• Your assignment
Nothing is needed except the lines below that run from the one with "C10: 15nF (VB, VX) -> 1uF (VB, VX)" through the one with "R4: 47k (ADJ, GND) -> 47k (GND, SIG)", repeated exactly.

• Given data

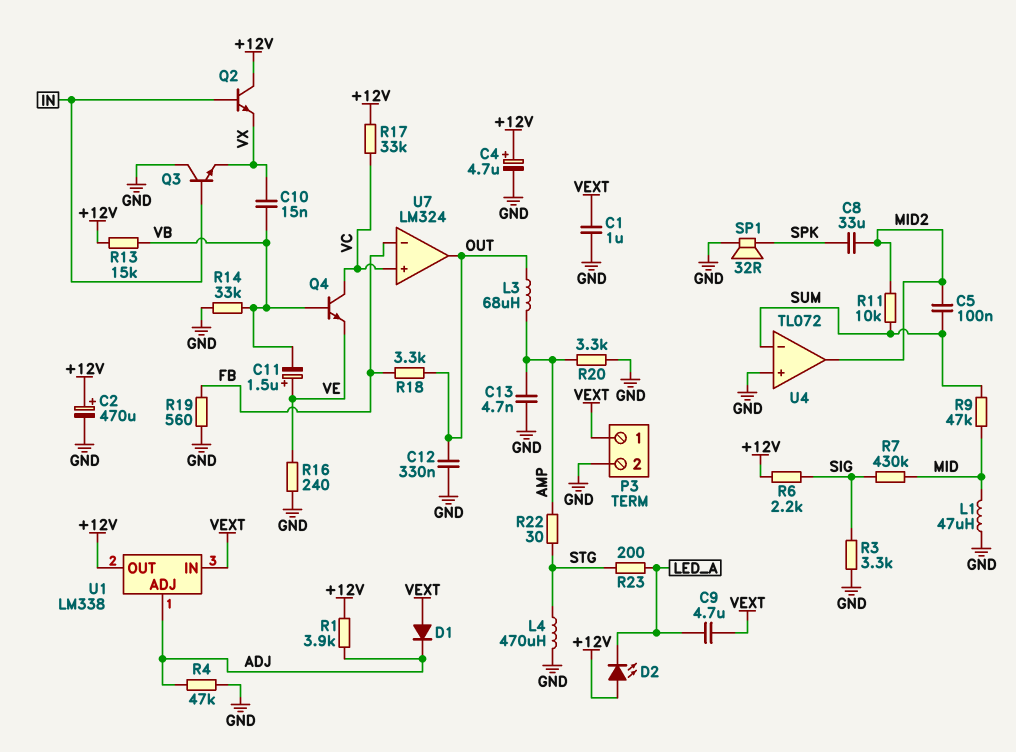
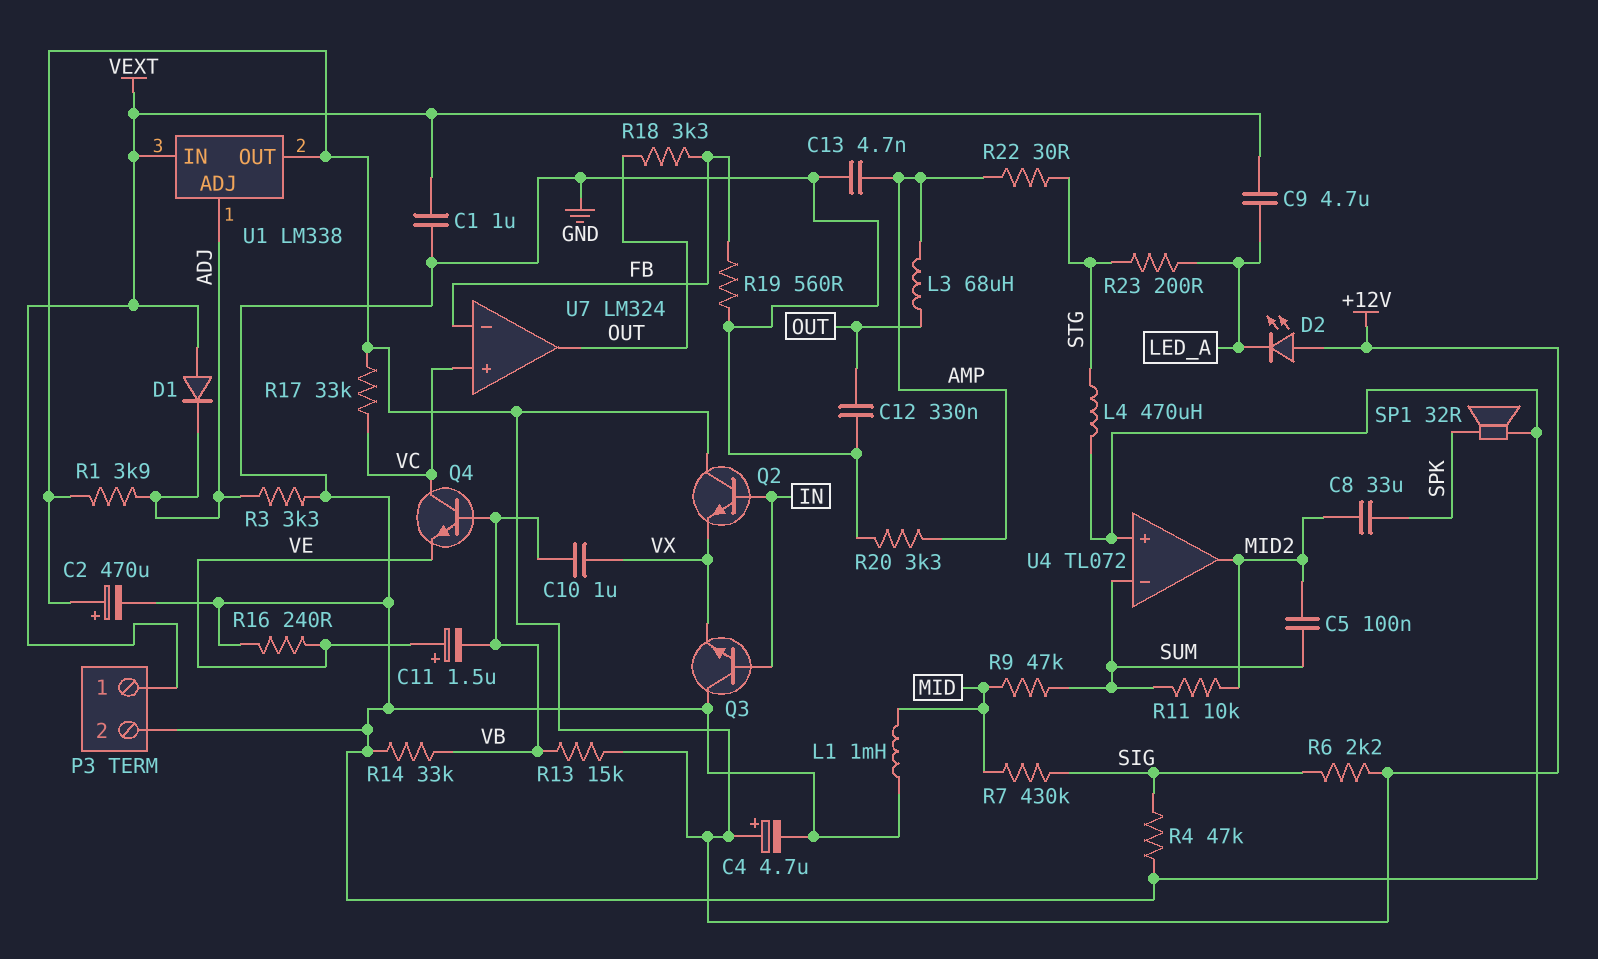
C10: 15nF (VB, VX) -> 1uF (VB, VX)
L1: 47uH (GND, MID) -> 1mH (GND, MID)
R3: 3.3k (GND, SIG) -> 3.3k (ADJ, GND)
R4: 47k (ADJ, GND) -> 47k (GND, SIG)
==
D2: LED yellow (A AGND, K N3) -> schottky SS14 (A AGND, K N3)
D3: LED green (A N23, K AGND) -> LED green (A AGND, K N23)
---
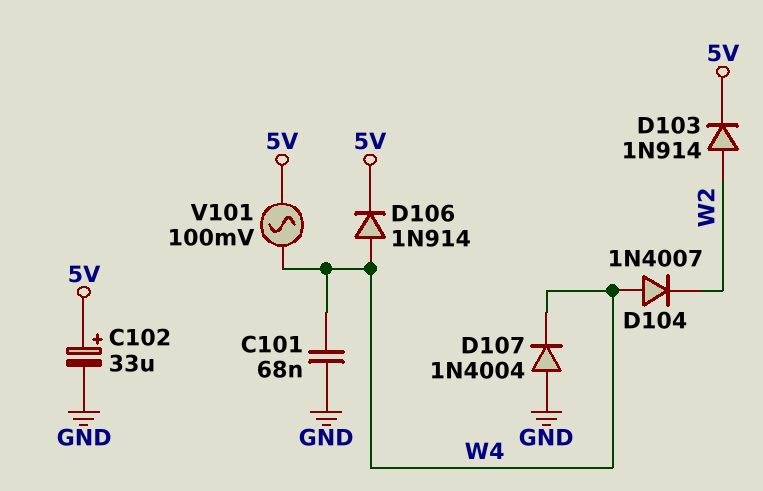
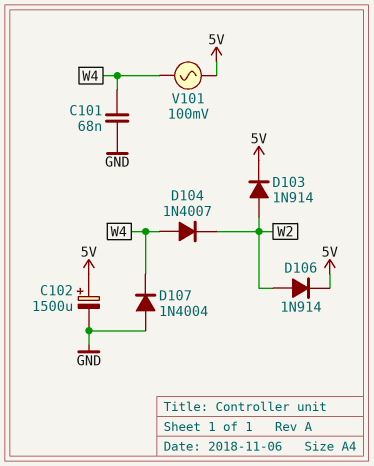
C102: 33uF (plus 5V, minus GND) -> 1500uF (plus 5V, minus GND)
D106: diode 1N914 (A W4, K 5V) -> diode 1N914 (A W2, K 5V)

• Written response
C10: 15nF (VB, VX) -> 1uF (VB, VX)
L1: 47uH (GND, MID) -> 1mH (GND, MID)
R3: 3.3k (GND, SIG) -> 3.3k (ADJ, GND)
R4: 47k (ADJ, GND) -> 47k (GND, SIG)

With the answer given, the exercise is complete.